# [REQUIREMENT]
An exact copy of the listing below is needed, with no pictures in it.

-------- GIVEN MATERIAL

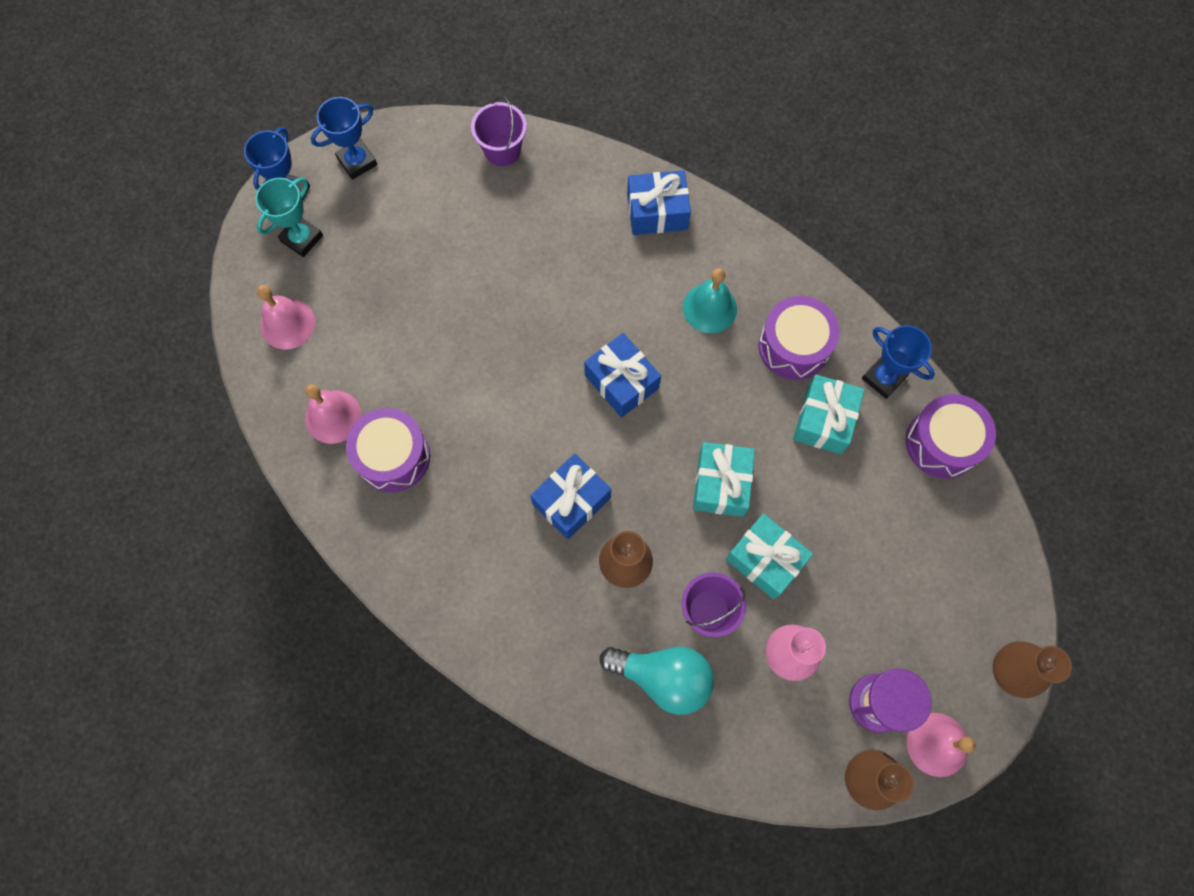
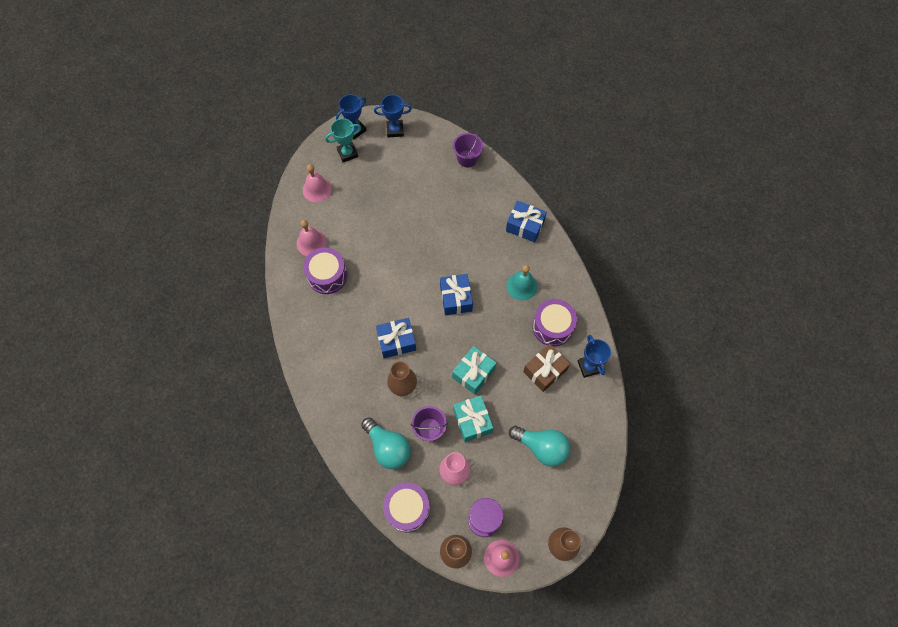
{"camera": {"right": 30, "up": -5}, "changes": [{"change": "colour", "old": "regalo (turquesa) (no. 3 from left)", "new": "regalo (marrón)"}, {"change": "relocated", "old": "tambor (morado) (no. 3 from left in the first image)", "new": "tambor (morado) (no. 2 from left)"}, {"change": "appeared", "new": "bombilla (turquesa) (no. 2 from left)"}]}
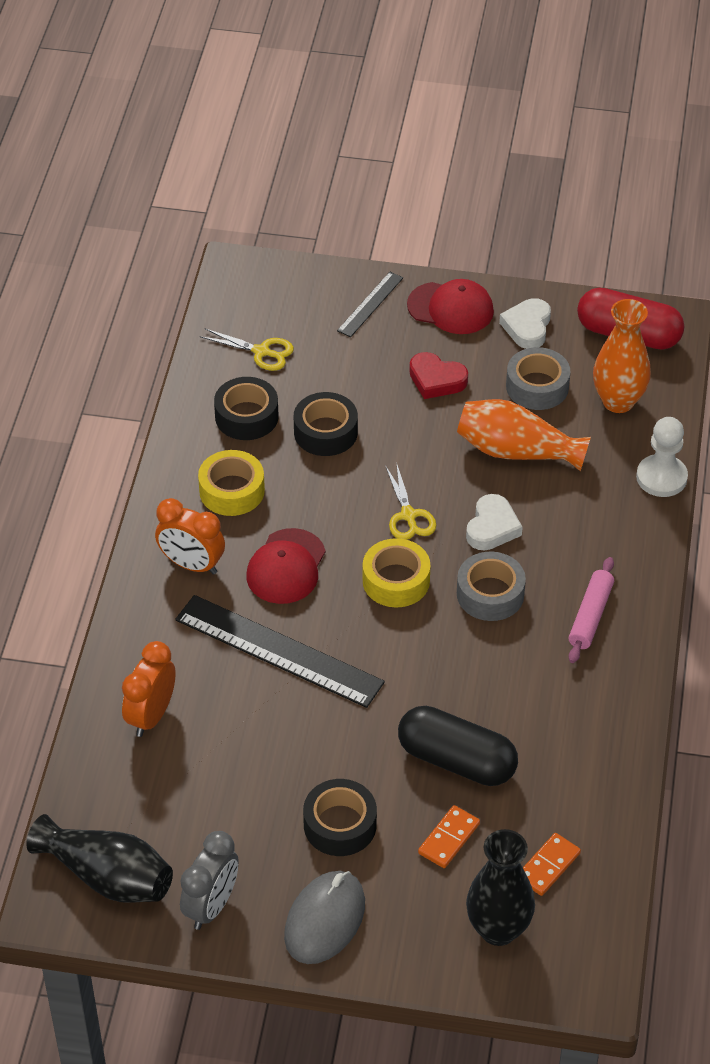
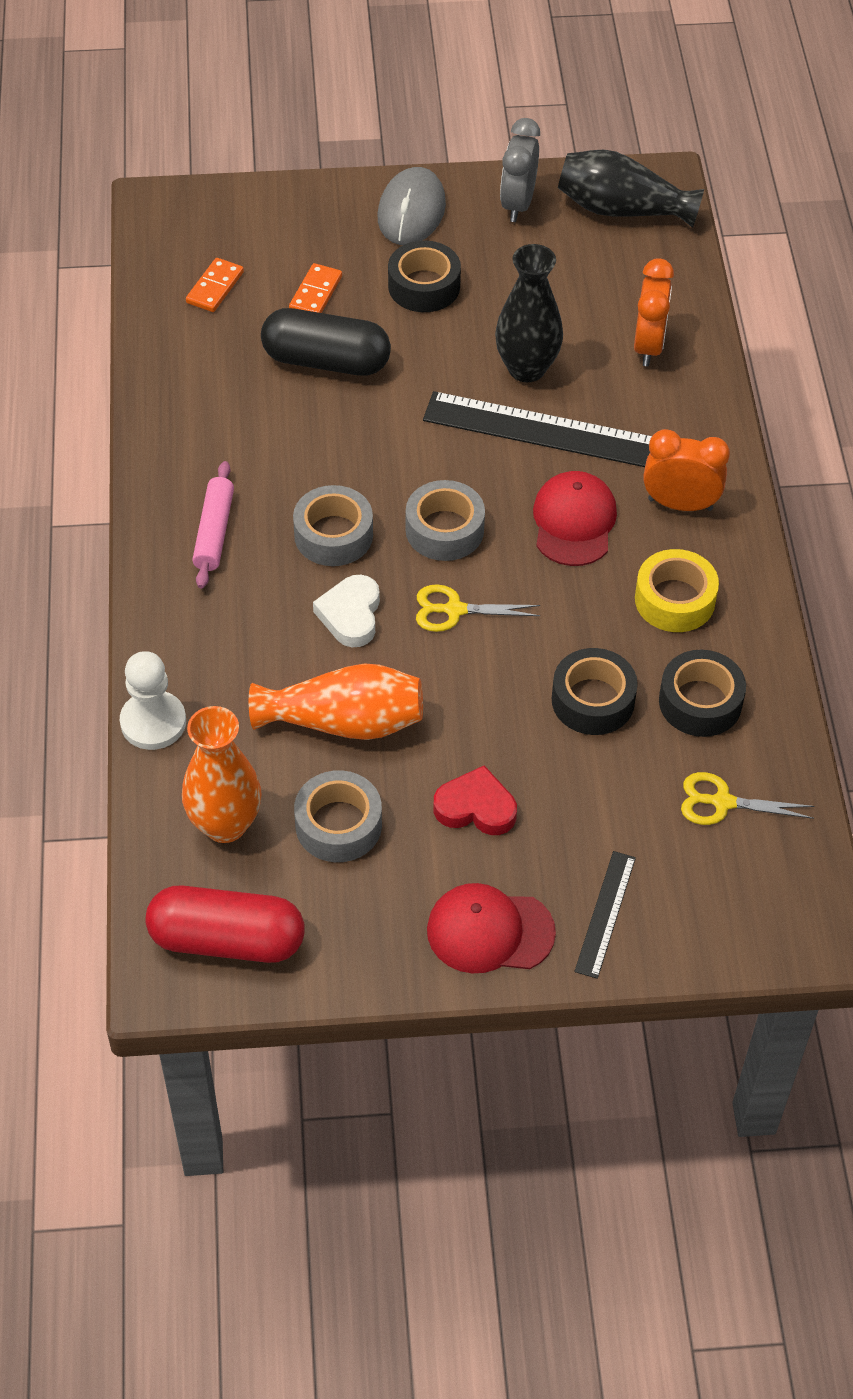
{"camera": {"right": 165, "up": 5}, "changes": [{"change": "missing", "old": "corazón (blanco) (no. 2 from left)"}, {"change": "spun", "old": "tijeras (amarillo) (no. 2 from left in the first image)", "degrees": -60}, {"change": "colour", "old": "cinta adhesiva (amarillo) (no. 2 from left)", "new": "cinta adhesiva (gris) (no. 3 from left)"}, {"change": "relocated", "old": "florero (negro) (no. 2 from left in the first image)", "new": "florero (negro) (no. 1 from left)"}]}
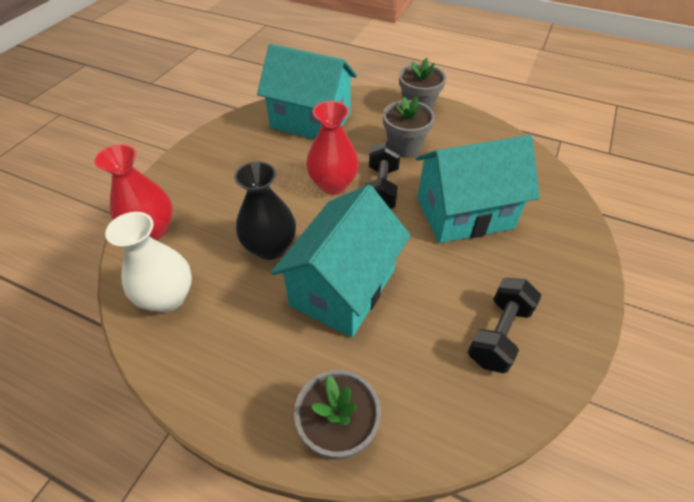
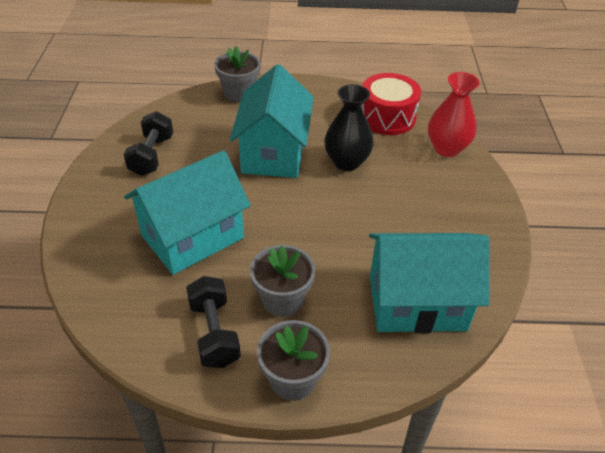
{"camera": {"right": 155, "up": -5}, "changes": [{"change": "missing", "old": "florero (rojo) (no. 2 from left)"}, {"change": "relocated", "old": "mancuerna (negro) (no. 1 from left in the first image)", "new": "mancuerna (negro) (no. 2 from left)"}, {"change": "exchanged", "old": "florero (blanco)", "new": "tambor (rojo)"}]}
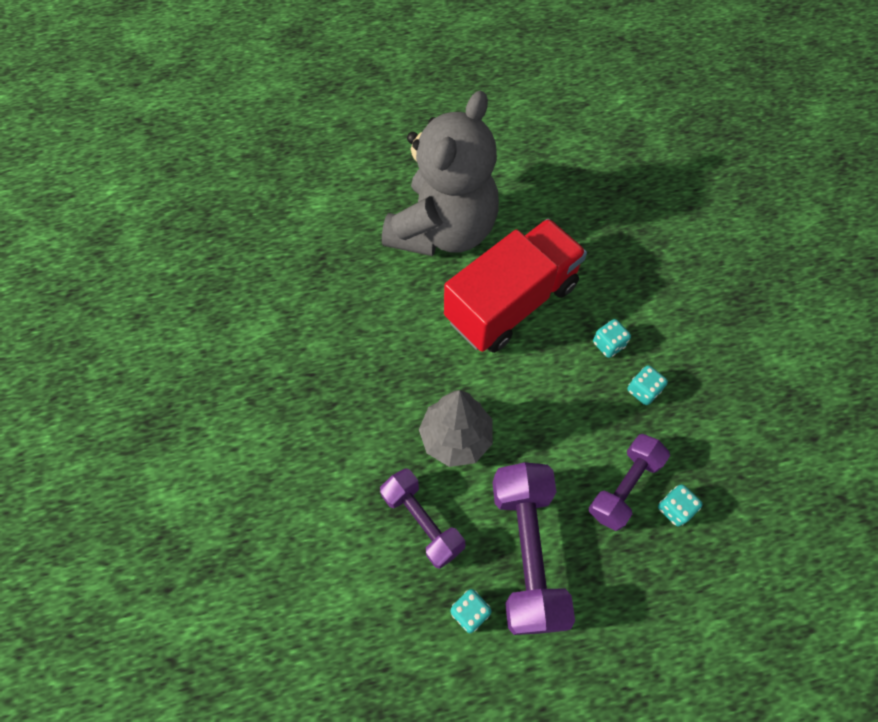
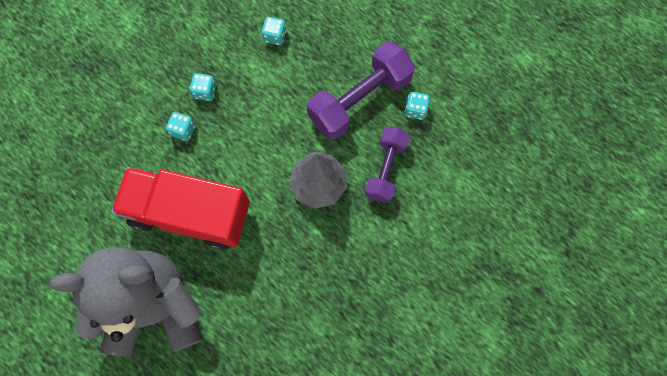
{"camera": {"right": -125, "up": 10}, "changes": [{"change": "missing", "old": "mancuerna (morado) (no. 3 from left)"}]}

----------------

# [EXERCISE SOLUTION]
{"camera": {"right": 30, "up": -5}, "changes": [{"change": "colour", "old": "regalo (turquesa) (no. 3 from left)", "new": "regalo (marrón)"}, {"change": "relocated", "old": "tambor (morado) (no. 3 from left in the first image)", "new": "tambor (morado) (no. 2 from left)"}, {"change": "appeared", "new": "bombilla (turquesa) (no. 2 from left)"}]}
{"camera": {"right": 165, "up": 5}, "changes": [{"change": "missing", "old": "corazón (blanco) (no. 2 from left)"}, {"change": "spun", "old": "tijeras (amarillo) (no. 2 from left in the first image)", "degrees": -60}, {"change": "colour", "old": "cinta adhesiva (amarillo) (no. 2 from left)", "new": "cinta adhesiva (gris) (no. 3 from left)"}, {"change": "relocated", "old": "florero (negro) (no. 2 from left in the first image)", "new": "florero (negro) (no. 1 from left)"}]}
{"camera": {"right": 155, "up": -5}, "changes": [{"change": "missing", "old": "florero (rojo) (no. 2 from left)"}, {"change": "relocated", "old": "mancuerna (negro) (no. 1 from left in the first image)", "new": "mancuerna (negro) (no. 2 from left)"}, {"change": "exchanged", "old": "florero (blanco)", "new": "tambor (rojo)"}]}
{"camera": {"right": -125, "up": 10}, "changes": [{"change": "missing", "old": "mancuerna (morado) (no. 3 from left)"}]}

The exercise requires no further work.